▸ **Data records**
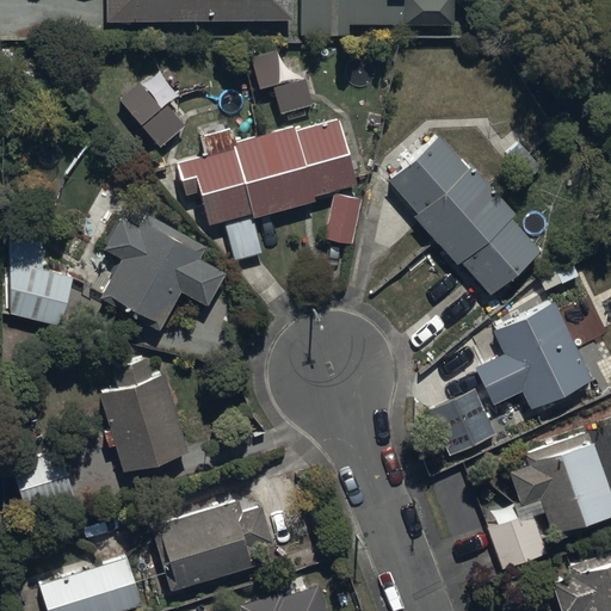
[(289,22),(288,0),(103,0),(104,23),(289,22)]
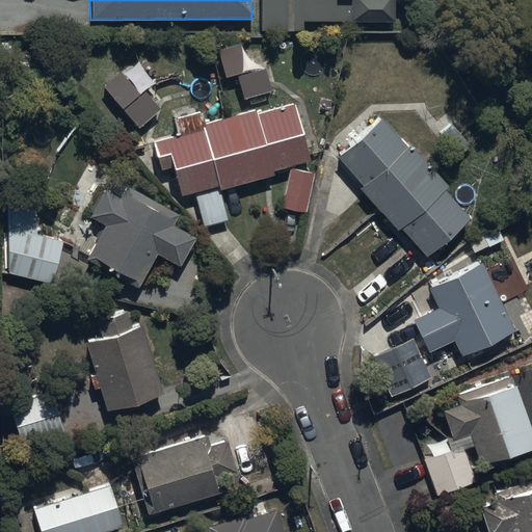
[(393,23),(392,0),(258,0),(258,32),(301,32),(301,23),(393,23)]
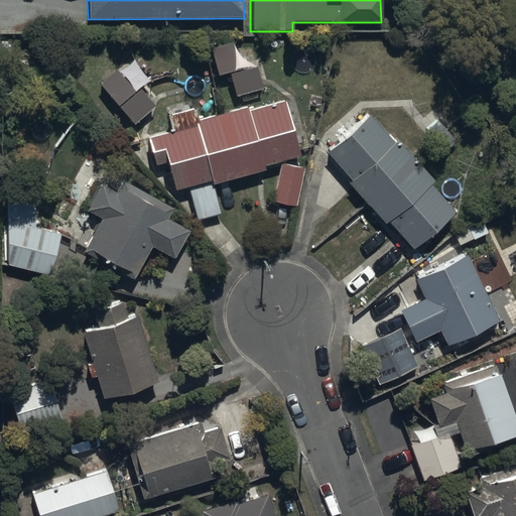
[(515,34),(507,42),(515,54),(515,58),(512,62),(515,68),(515,34)]
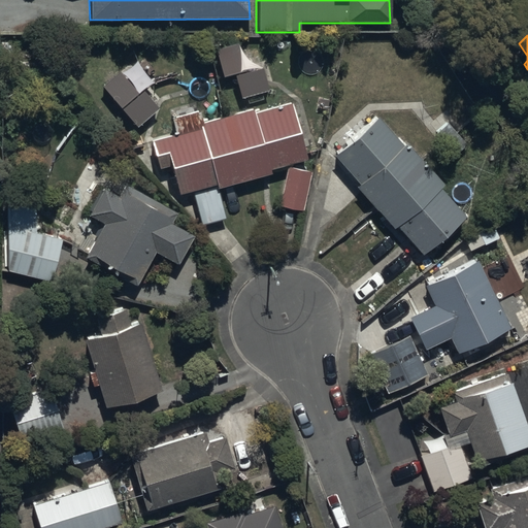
[(267,91),(260,66),(245,71),(237,44),(213,51),(218,65),(200,71),(198,65),(183,69),(190,94),(203,90),(205,95),(236,86),(240,99),(267,91)]
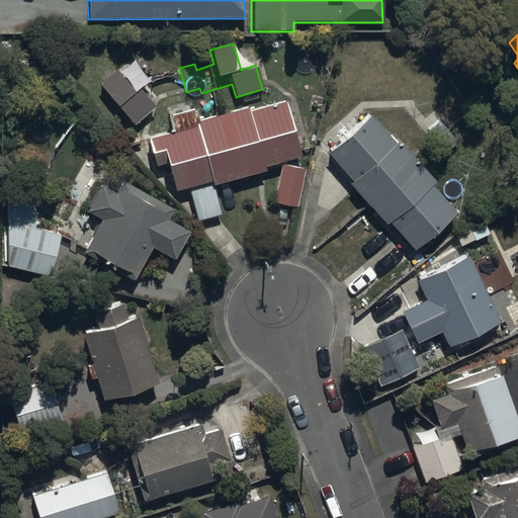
[(117,70),(100,84),(134,124),(155,107),(140,89),(136,92),(117,70)]
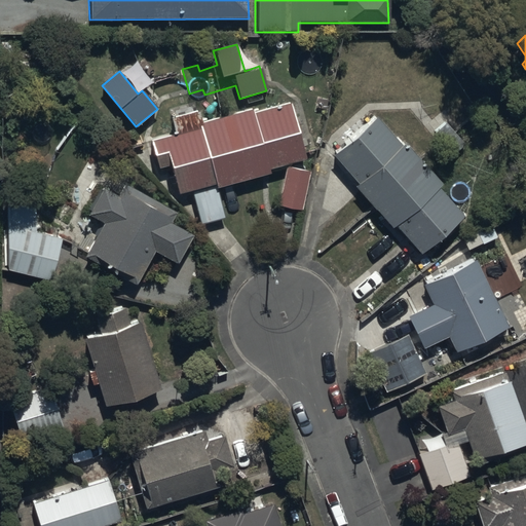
[(216,188),(269,175),(267,170),(303,160),(289,104),(252,114),(251,110),(201,122),(196,102),(167,109),(175,135),(148,142),(155,170),(170,165),(177,194),(191,190),(199,224),(223,218),(216,188)]
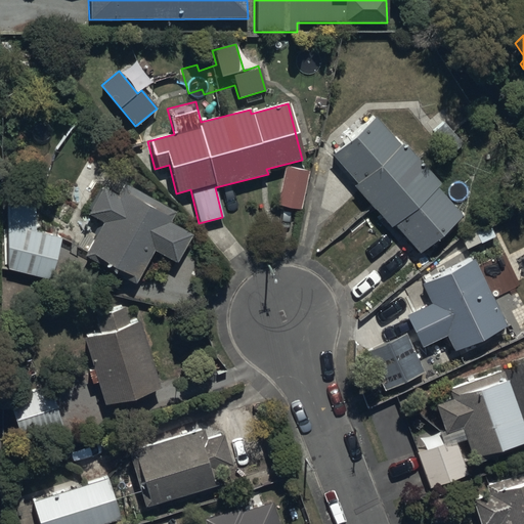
[(374,116),(329,156),(417,255),(462,216),(437,187),(439,185),(403,143),(400,145),(374,116)]
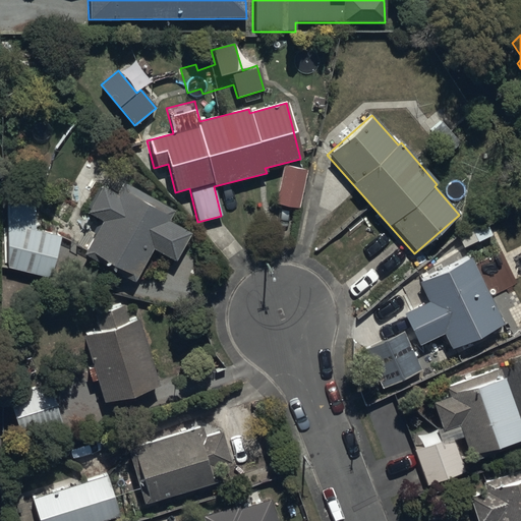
[(305,169),(282,165),(277,205),(299,209),(305,169)]
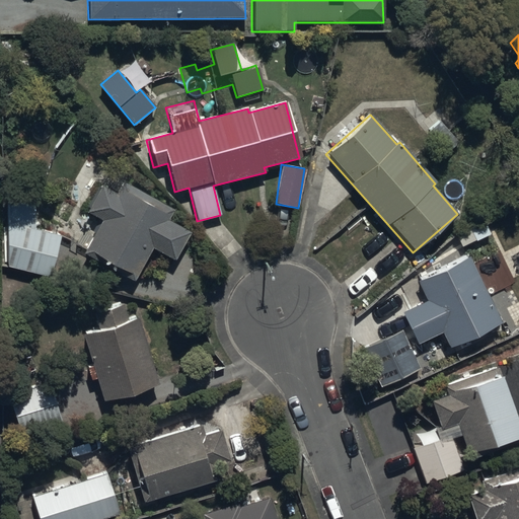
[(173,261),(190,232),(167,220),(173,210),(123,181),(116,194),(102,187),(87,213),(103,222),(86,252),(133,279),(151,248),(173,261)]
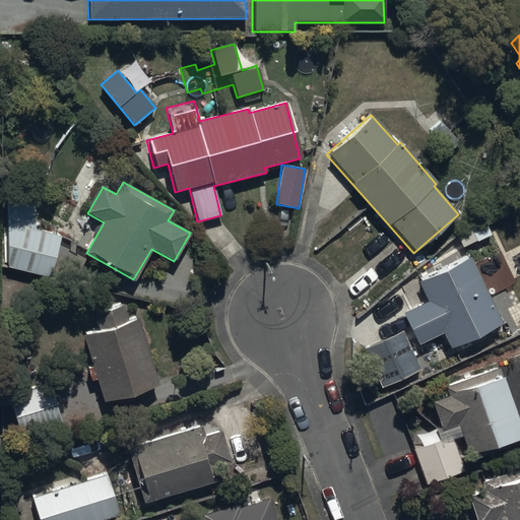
[(0,264),(51,277),(61,236),(37,231),(37,204),(9,197),(0,236),(0,264)]
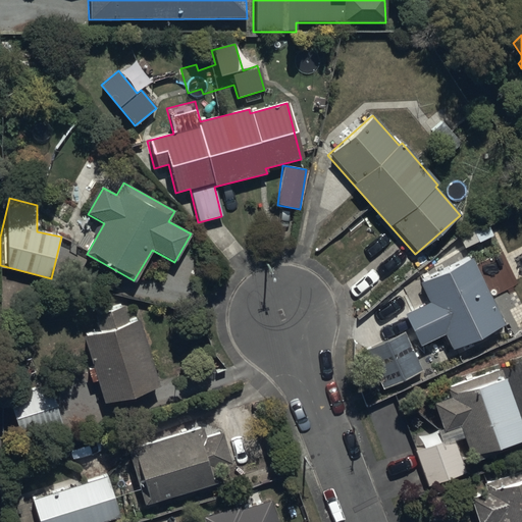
[(487,278),(482,281),(470,257),(418,282),(427,302),(404,313),(420,346),(445,334),(452,350),(503,324),(488,294),(493,292),(487,278)]
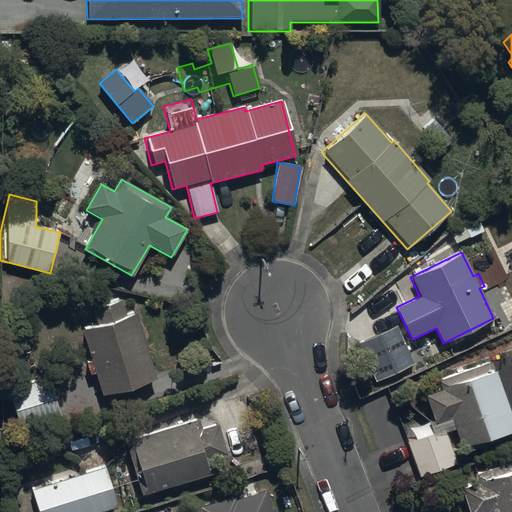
[(89,376),(97,374),(103,395),(156,379),(136,311),(124,315),(119,297),(92,306),(97,324),(83,329),(92,358),(84,360),(89,376)]
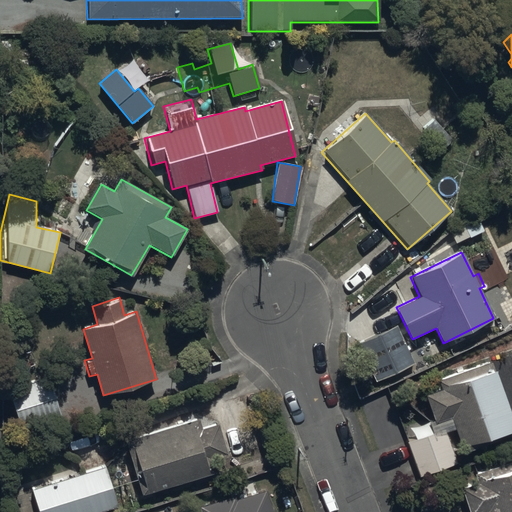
[(380,379),(410,365),(401,346),(371,360),(380,379)]
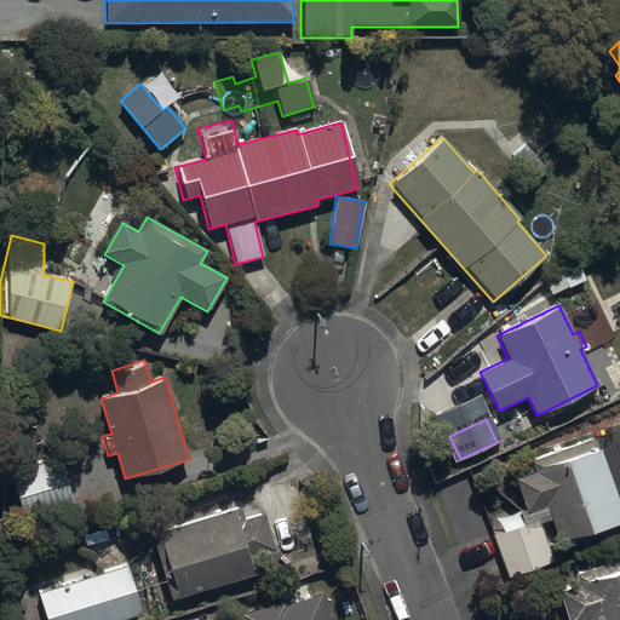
[(560,549),(619,524),(619,495),(616,498),(592,437),(528,463),(533,472),(512,480),(523,507),(497,518),(501,530),(491,535),(507,578),(552,561),(539,524),(549,520),(560,549)]
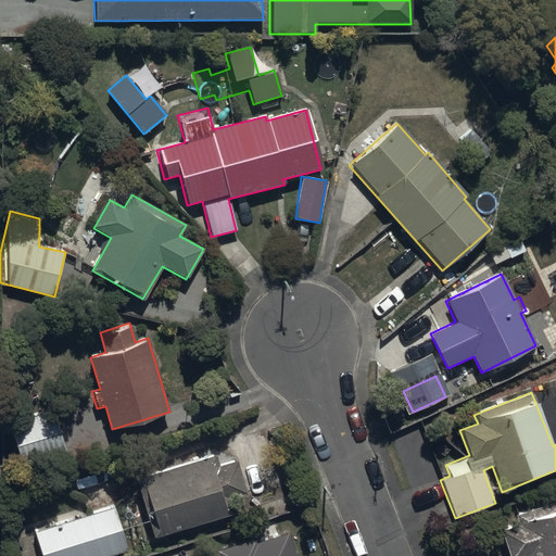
[(54,411),(10,425),(24,469),(67,455),(54,411)]
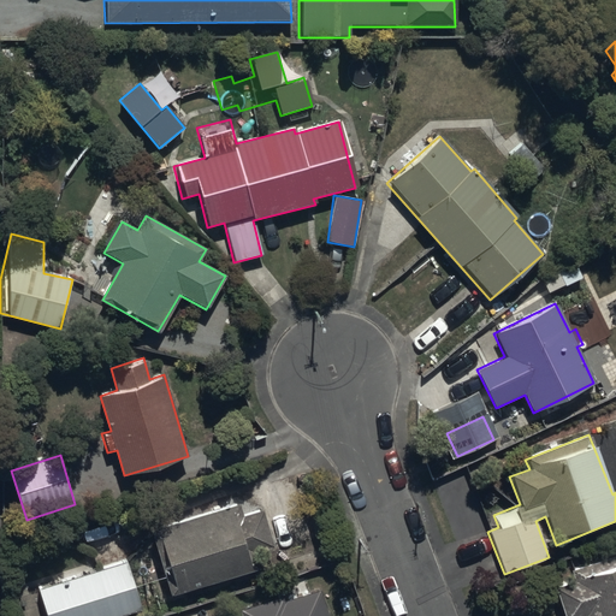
[(169,597),(258,570),(253,552),(271,546),(260,509),(241,514),(238,504),(154,529),(165,566),(160,568),(169,597)]
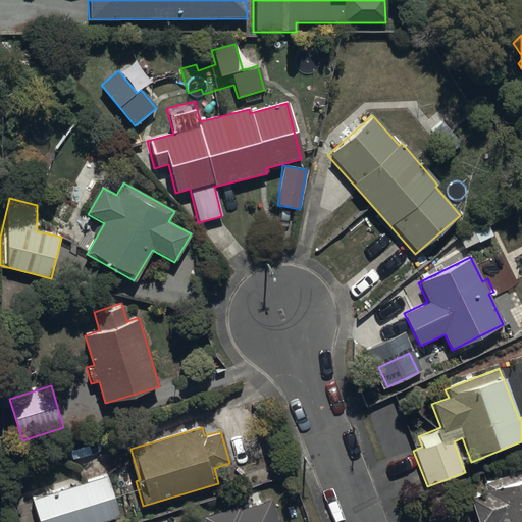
[(521,521),(521,468),(481,482),(484,491),(468,497),(476,521),(521,521)]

▸ **Exercise instructions**
Print the data above verbatim from the first line through the line holding "[(380,379),(410,365),(401,346),(371,360),(380,379)]", leaving every picture out.

▸ **Result for this task**
[(289,22),(288,0),(103,0),(104,23),(289,22)]
[(393,23),(392,0),(258,0),(258,32),(301,32),(301,23),(393,23)]
[(515,34),(507,42),(515,54),(515,58),(512,62),(515,68),(515,34)]
[(267,91),(260,66),(245,71),(237,44),(213,51),(218,65),(200,71),(198,65),(183,69),(190,94),(203,90),(205,95),(236,86),(240,99),(267,91)]
[(117,70),(100,84),(134,124),(155,107),(140,89),(136,92),(117,70)]
[(216,188),(269,175),(267,170),(303,160),(289,104),(252,114),(251,110),(201,122),(196,102),(167,109),(175,135),(148,142),(155,170),(170,165),(177,194),(191,190),(199,224),(223,218),(216,188)]
[(374,116),(329,156),(417,255),(462,216),(437,187),(439,185),(403,143),(400,145),(374,116)]
[(305,169),(282,165),(277,205),(299,209),(305,169)]
[(173,261),(190,232),(167,220),(173,210),(123,181),(116,194),(102,187),(87,213),(103,222),(86,252),(133,279),(151,248),(173,261)]
[(0,264),(51,277),(61,236),(37,231),(37,204),(9,197),(0,236),(0,264)]
[(487,278),(482,281),(470,257),(418,282),(427,302),(404,313),(420,346),(445,334),(452,350),(503,324),(488,294),(493,292),(487,278)]
[(89,376),(97,374),(103,395),(156,379),(136,311),(124,315),(119,297),(92,306),(97,324),(83,329),(92,358),(84,360),(89,376)]
[(380,379),(410,365),(401,346),(371,360),(380,379)]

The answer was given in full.